**Extracted data:**
==*==

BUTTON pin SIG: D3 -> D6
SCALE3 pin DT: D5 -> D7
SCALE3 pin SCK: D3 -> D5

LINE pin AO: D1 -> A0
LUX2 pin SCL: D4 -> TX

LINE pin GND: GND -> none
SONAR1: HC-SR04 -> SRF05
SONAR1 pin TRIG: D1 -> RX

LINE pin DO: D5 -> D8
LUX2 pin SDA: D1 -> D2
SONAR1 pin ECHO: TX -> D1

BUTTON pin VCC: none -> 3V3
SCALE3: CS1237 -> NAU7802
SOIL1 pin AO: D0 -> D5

==*==

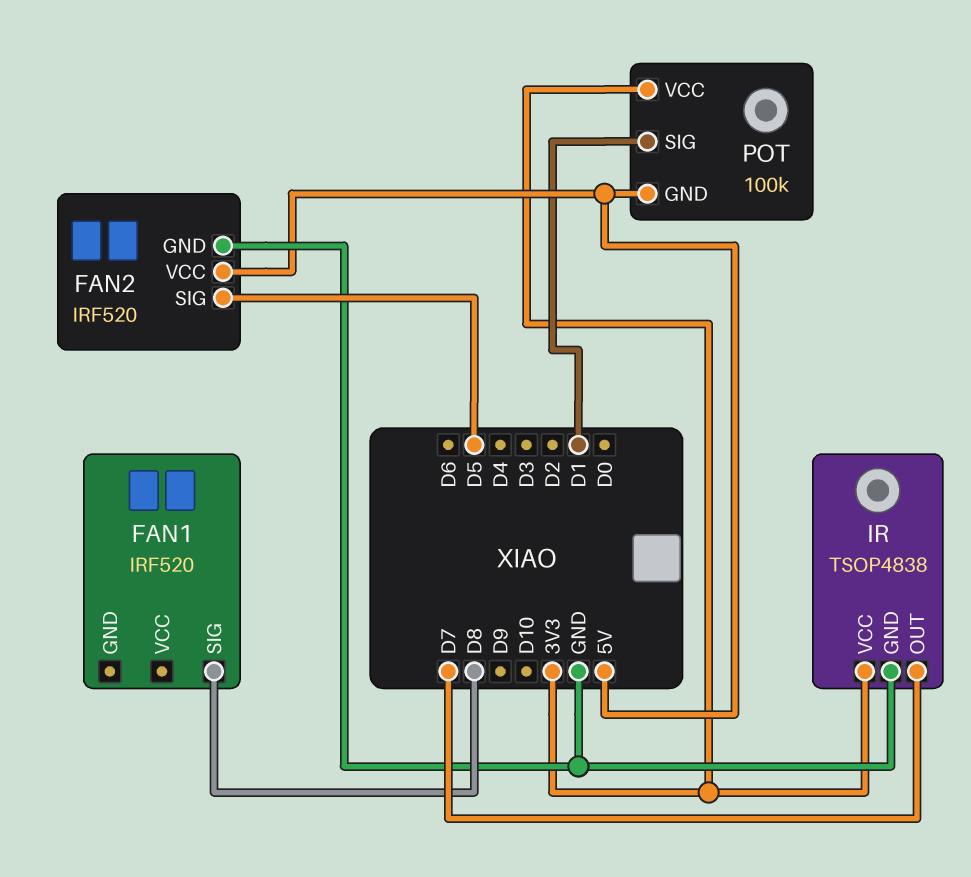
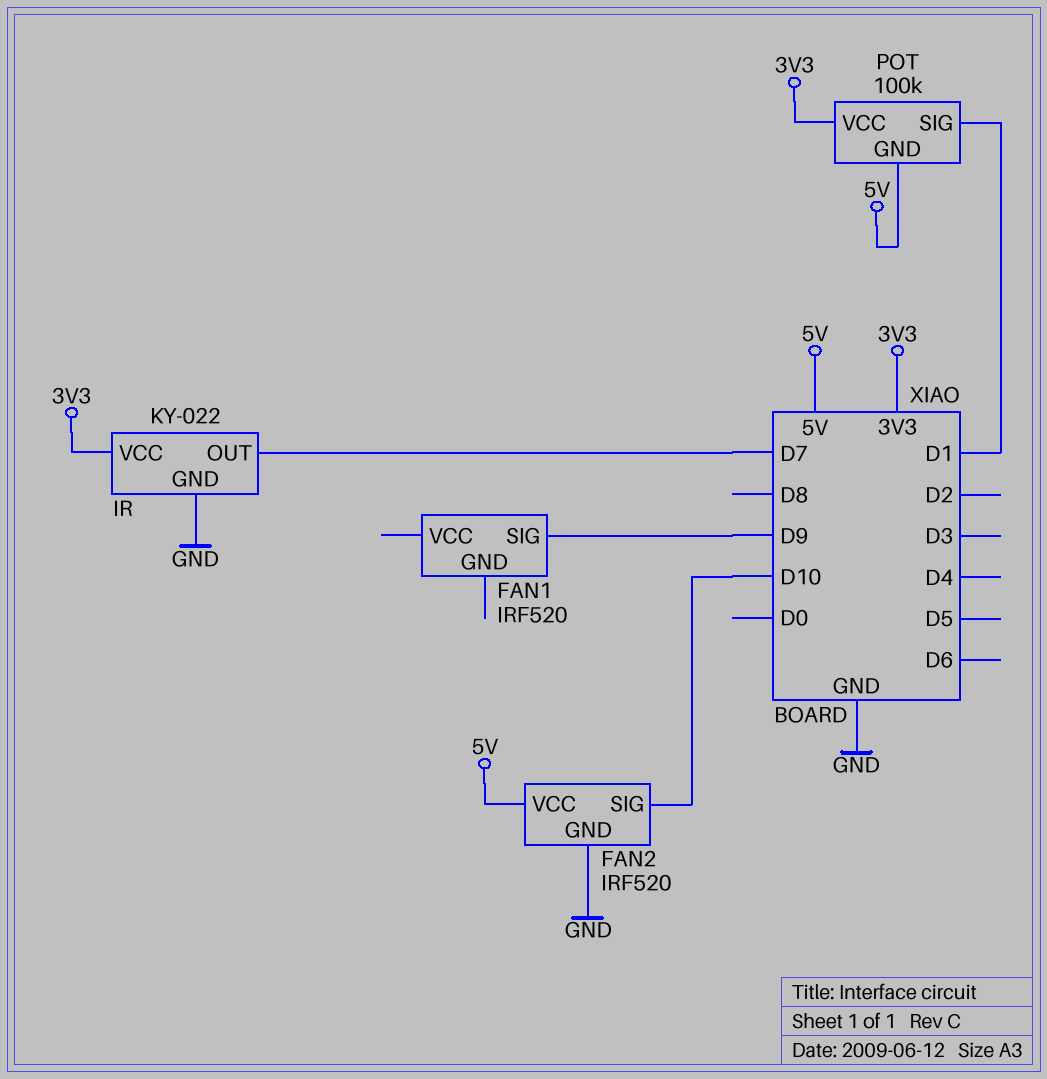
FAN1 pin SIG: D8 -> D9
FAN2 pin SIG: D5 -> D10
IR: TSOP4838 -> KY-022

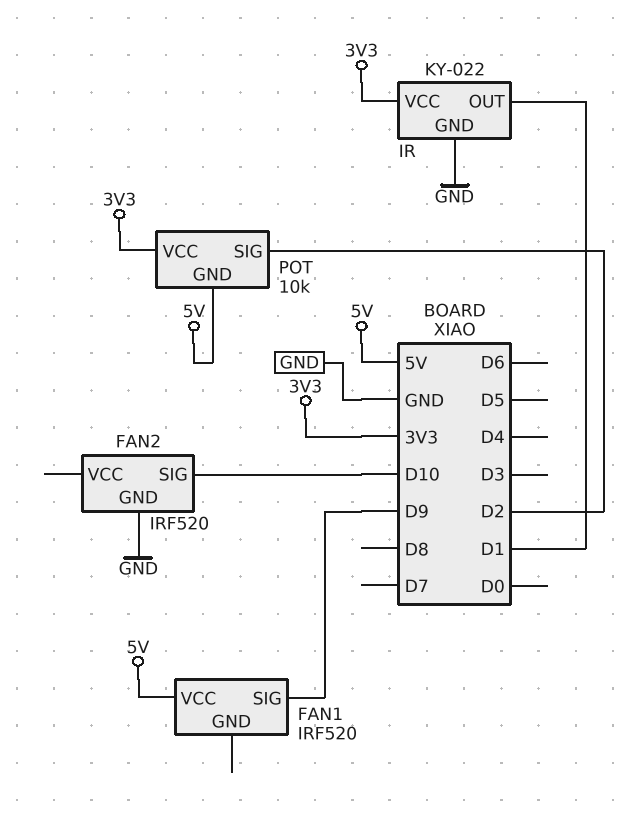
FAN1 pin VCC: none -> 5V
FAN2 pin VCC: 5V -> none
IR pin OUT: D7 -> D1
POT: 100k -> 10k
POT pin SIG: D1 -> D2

==*==

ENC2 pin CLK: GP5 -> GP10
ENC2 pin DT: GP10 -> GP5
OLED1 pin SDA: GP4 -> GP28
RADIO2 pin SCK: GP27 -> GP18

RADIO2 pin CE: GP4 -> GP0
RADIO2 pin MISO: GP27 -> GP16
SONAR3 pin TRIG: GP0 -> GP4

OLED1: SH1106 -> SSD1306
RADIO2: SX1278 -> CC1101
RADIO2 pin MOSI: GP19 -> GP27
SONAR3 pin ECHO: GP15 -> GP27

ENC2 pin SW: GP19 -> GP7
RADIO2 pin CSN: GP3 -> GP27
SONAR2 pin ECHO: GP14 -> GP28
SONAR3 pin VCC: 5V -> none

==*==

**Activity:**
Please return the lines above that run from the line containing "LUX2 pin SCL: D4 -> TX" to the line containing "SOIL1 pin AO: D0 -> D5", inclusive, exactly and with no other lines.

**Exercise response:**
LUX2 pin SCL: D4 -> TX

LINE pin GND: GND -> none
SONAR1: HC-SR04 -> SRF05
SONAR1 pin TRIG: D1 -> RX

LINE pin DO: D5 -> D8
LUX2 pin SDA: D1 -> D2
SONAR1 pin ECHO: TX -> D1

BUTTON pin VCC: none -> 3V3
SCALE3: CS1237 -> NAU7802
SOIL1 pin AO: D0 -> D5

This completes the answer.